Dataset content.
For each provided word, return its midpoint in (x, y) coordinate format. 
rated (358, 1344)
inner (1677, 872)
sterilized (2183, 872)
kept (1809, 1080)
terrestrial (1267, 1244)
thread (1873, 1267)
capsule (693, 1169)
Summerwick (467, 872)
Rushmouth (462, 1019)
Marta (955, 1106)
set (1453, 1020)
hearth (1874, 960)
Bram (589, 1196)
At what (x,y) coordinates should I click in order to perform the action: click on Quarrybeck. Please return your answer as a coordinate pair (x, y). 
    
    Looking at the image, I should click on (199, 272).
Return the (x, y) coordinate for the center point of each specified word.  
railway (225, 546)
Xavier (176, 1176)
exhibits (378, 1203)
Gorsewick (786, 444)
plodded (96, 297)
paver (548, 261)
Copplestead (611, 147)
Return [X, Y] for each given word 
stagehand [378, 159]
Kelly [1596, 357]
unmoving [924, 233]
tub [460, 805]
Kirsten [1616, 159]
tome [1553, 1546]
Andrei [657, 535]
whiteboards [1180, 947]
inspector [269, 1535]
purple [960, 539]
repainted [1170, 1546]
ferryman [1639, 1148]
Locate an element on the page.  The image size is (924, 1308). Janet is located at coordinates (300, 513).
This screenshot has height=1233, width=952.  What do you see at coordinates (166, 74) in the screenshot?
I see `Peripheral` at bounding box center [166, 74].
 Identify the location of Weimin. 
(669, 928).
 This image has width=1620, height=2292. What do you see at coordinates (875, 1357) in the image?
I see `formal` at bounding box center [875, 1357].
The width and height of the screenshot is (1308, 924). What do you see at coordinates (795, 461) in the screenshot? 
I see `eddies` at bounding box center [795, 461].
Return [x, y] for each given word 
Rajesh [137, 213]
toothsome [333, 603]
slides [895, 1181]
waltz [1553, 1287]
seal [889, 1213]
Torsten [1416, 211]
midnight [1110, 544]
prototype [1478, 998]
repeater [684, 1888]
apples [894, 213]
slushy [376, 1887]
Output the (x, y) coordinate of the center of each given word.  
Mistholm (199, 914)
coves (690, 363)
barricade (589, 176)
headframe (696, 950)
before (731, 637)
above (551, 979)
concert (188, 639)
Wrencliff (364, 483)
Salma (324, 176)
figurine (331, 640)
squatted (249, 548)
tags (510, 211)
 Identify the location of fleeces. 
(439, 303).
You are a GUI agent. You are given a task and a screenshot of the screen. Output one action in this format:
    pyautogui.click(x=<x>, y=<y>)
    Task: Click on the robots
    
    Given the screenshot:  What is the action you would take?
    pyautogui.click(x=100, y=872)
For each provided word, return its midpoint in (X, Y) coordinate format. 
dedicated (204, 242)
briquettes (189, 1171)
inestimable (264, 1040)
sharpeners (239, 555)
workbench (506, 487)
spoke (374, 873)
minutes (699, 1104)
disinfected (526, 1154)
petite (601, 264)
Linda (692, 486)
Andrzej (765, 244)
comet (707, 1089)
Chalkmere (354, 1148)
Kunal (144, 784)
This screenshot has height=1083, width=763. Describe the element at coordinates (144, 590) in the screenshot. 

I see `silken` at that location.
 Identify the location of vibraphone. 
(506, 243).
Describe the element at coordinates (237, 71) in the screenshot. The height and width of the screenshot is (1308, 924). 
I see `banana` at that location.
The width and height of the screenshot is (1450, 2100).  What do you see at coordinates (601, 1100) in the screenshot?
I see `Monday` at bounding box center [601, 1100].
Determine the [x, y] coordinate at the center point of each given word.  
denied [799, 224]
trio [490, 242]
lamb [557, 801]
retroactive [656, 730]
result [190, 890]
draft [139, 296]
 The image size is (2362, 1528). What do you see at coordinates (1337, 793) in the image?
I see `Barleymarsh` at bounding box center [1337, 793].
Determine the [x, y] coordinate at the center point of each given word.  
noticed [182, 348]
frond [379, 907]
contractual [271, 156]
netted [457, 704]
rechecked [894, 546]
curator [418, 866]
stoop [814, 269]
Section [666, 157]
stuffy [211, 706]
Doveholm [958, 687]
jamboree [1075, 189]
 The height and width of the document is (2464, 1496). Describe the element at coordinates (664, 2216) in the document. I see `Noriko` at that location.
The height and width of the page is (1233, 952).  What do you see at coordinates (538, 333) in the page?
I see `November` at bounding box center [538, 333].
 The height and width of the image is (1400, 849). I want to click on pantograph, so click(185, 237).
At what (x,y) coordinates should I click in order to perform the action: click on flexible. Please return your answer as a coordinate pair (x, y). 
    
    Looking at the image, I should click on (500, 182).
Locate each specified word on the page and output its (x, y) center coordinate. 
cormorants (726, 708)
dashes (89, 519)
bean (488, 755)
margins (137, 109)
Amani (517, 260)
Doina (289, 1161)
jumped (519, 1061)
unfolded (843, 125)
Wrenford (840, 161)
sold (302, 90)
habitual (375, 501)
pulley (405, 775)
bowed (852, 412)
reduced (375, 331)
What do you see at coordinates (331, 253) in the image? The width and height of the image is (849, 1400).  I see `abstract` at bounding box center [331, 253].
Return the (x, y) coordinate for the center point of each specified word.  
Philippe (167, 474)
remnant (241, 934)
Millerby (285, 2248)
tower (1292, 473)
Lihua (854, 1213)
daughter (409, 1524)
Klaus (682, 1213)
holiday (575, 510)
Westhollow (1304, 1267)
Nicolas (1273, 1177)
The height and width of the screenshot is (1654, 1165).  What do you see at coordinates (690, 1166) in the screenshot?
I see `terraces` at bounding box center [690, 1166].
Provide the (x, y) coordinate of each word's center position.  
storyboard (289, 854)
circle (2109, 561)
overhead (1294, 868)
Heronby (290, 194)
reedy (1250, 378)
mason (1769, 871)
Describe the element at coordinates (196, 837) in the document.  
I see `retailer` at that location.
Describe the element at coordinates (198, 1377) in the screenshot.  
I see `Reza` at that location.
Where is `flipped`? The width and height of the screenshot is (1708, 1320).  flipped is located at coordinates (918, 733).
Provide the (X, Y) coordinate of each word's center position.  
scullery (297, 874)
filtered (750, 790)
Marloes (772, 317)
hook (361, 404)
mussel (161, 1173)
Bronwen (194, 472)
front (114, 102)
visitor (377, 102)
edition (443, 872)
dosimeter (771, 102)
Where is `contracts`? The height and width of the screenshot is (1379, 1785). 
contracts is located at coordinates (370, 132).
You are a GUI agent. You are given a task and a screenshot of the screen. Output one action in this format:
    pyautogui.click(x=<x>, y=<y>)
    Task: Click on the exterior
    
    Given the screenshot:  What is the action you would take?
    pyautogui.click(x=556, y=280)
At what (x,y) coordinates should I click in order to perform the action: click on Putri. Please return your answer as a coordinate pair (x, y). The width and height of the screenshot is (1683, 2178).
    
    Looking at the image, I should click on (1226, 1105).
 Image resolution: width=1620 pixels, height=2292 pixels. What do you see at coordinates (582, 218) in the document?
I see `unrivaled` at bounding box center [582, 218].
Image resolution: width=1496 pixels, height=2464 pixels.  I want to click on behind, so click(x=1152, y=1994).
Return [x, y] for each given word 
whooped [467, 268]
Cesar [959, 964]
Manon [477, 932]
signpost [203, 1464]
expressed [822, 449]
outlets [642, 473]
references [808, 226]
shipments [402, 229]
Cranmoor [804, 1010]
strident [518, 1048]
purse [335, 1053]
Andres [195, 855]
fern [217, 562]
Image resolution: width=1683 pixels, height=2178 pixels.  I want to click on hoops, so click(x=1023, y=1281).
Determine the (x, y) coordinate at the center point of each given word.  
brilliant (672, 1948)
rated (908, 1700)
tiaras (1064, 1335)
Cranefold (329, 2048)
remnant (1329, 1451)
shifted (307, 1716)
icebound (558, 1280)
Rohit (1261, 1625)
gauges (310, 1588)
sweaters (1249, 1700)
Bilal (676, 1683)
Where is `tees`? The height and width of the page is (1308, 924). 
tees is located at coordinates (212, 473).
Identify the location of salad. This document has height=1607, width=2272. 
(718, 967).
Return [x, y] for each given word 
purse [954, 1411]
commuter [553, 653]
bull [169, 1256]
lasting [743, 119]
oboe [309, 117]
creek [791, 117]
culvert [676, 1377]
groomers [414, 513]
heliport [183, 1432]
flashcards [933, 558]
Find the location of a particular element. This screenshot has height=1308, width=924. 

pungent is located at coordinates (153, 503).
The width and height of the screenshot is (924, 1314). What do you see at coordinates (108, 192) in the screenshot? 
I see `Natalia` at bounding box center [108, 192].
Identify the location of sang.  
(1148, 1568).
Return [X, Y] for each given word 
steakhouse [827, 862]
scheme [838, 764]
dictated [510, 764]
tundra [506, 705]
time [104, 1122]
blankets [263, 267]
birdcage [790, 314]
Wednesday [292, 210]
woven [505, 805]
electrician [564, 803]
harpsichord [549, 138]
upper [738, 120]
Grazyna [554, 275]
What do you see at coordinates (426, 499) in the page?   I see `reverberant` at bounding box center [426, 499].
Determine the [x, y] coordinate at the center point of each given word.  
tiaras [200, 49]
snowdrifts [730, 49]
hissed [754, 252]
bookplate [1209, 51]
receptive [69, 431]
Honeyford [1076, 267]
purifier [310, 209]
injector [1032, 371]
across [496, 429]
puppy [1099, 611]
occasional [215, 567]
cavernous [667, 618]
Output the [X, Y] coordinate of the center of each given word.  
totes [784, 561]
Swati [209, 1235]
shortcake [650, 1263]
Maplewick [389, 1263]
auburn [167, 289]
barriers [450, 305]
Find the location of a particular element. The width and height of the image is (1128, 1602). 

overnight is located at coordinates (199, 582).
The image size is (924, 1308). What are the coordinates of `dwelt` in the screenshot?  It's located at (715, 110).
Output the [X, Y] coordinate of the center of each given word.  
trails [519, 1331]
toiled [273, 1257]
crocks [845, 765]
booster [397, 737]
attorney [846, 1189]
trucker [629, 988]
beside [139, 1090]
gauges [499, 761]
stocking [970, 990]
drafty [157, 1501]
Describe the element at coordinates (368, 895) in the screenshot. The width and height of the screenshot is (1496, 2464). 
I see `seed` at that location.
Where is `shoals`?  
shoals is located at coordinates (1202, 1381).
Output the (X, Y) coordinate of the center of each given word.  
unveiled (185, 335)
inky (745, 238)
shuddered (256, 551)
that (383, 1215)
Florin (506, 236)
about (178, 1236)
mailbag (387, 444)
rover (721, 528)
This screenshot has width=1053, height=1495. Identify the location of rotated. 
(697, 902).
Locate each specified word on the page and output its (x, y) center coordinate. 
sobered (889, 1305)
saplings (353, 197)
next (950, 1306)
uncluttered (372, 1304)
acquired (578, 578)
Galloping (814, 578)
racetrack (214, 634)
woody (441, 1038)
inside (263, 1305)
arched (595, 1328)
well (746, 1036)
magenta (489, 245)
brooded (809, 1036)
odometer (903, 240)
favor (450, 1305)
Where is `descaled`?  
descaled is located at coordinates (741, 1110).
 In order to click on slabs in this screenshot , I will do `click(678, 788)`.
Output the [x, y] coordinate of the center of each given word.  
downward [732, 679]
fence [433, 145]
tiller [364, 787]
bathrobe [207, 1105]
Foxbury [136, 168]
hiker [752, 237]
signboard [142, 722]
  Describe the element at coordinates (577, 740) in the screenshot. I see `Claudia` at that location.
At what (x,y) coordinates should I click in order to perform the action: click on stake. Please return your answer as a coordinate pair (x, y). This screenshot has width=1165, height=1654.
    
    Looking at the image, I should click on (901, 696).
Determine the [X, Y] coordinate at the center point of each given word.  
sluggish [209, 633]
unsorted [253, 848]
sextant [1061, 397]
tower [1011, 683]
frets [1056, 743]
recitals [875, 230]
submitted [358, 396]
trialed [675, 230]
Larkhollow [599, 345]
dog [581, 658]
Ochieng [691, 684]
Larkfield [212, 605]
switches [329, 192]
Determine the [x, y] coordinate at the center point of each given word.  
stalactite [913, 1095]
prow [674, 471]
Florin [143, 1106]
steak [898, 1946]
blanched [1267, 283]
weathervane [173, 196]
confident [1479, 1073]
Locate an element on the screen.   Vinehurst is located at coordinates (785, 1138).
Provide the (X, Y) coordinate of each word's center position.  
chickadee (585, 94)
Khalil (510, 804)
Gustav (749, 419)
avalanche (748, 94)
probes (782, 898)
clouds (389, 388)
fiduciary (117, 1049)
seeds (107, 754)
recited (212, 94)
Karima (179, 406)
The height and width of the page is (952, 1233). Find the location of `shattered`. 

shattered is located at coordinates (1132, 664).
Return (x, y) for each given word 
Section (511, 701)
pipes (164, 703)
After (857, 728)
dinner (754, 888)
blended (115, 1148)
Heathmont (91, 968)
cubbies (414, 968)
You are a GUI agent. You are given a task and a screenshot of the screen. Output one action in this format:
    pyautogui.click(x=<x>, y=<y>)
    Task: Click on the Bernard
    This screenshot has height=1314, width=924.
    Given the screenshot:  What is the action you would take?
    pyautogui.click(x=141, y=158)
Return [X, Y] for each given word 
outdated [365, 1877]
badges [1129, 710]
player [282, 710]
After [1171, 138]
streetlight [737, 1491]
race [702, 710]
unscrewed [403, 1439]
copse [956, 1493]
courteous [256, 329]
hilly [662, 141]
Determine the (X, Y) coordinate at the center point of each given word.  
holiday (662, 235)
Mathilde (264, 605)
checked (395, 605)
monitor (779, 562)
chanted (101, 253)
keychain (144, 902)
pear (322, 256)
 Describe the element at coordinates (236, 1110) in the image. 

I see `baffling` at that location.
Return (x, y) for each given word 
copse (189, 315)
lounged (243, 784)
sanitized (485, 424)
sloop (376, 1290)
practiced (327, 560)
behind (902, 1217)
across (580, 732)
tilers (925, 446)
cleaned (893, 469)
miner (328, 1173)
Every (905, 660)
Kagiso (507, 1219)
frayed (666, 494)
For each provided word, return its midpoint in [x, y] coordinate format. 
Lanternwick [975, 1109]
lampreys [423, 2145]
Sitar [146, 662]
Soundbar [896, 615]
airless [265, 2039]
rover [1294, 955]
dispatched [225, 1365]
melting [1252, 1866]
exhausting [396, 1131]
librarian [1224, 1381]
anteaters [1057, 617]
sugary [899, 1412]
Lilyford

What the task asks.
Express the part of the items above that opens with the line containing "receptive [69, 431]" and closes with the line containing "shortcake [650, 1263]" as a JSON list of strings, one string per line, including both end lines and omitting blank lines.

Result of the task.
[
  "receptive [69, 431]",
  "Honeyford [1076, 267]",
  "purifier [310, 209]",
  "injector [1032, 371]",
  "across [496, 429]",
  "puppy [1099, 611]",
  "occasional [215, 567]",
  "cavernous [667, 618]",
  "Output the [X, Y] coordinate of the center of each given word.  ",
  "totes [784, 561]",
  "Swati [209, 1235]",
  "shortcake [650, 1263]"
]